> **Task requirements**:
The required output is the line with "orange calculator: 0 -> 2" plus all lines that follow it to the end of the listing below, written out exactly, with no pictures.
Source data Start Marker
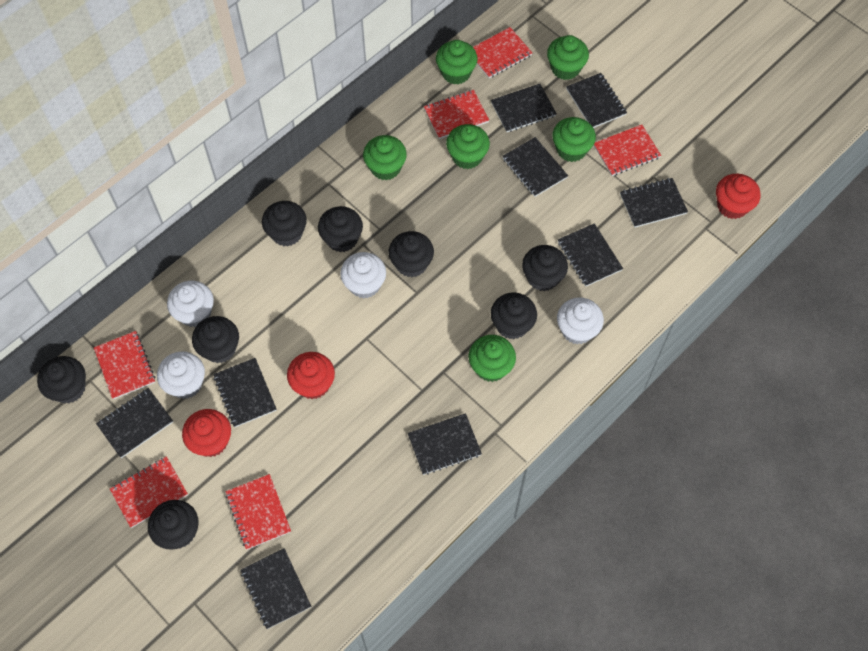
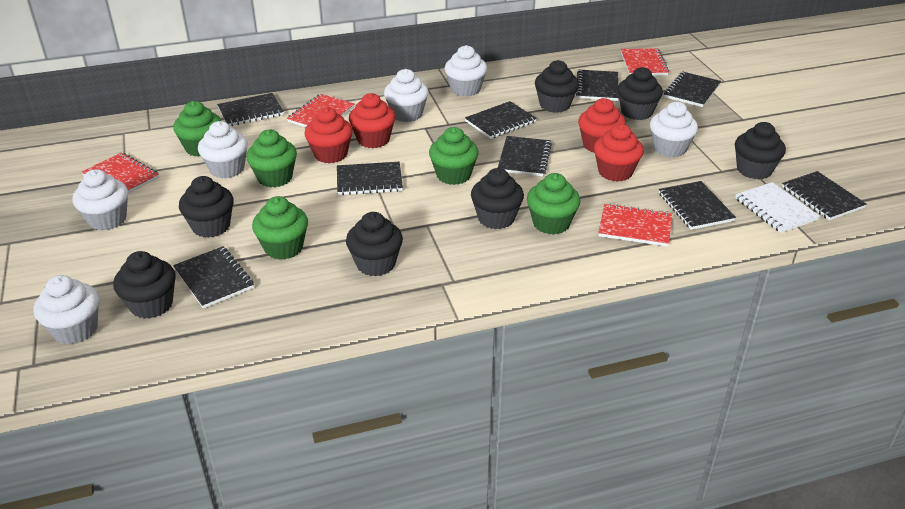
black cupcake: 8 -> 7
green cupcake: 6 -> 5
red cupcake: 3 -> 4
red notebook: 6 -> 4
white cupcake: 4 -> 6
white notebook: 0 -> 1

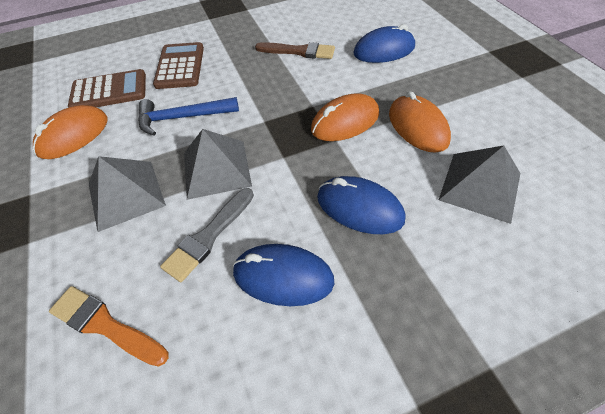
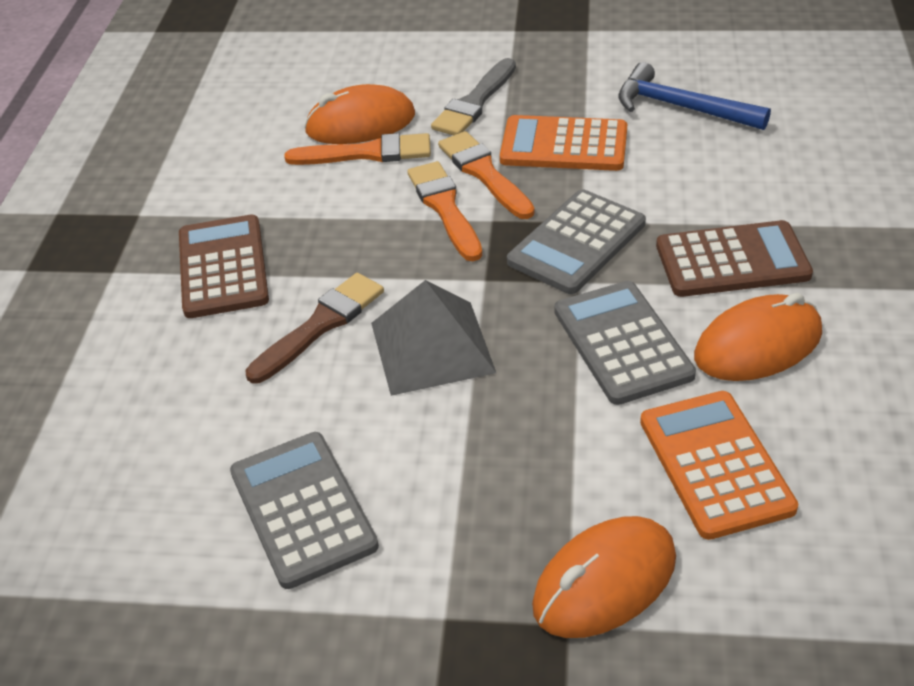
blue mouse: 3 -> 0
grey calculator: 0 -> 3
grey pyramid: 3 -> 1
orange brush: 1 -> 3
orange calculator: 0 -> 2

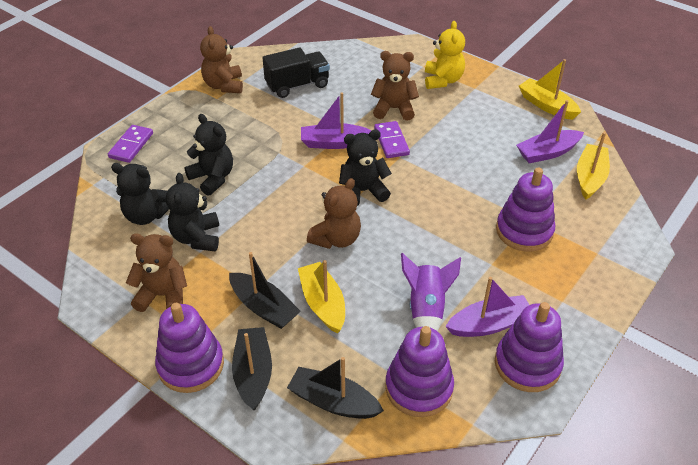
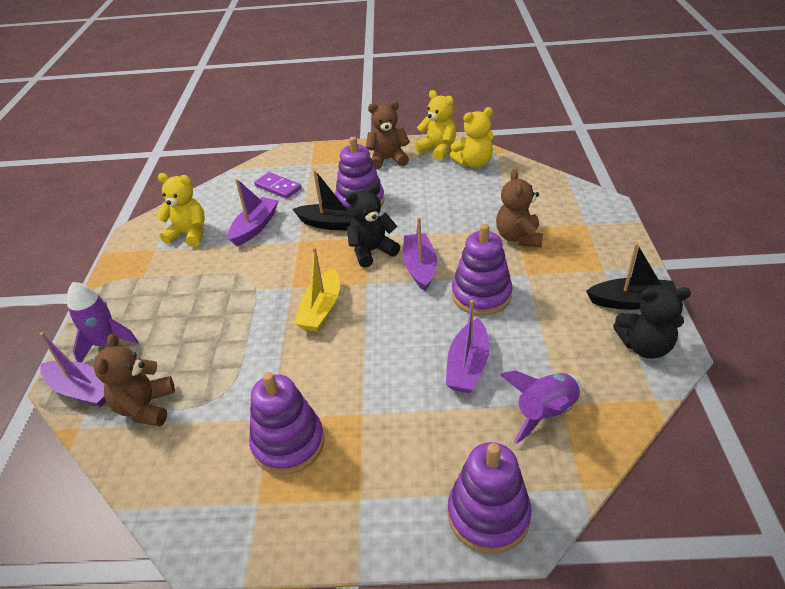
black boat: 3 -> 2
black teddy bear: 4 -> 2
black truck: 1 -> 0
brown teddy bear: 4 -> 3
purple boat: 3 -> 4
purple domino: 2 -> 1
purple rocket: 1 -> 2
yellow boat: 3 -> 1
yellow teddy bear: 1 -> 3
Source data End Marker
> **Result of this task**:
orange calculator: 0 -> 2

black boat: 3 -> 2
black teddy bear: 4 -> 2
black truck: 1 -> 0
brown teddy bear: 4 -> 3
purple boat: 3 -> 4
purple domino: 2 -> 1
purple rocket: 1 -> 2
yellow boat: 3 -> 1
yellow teddy bear: 1 -> 3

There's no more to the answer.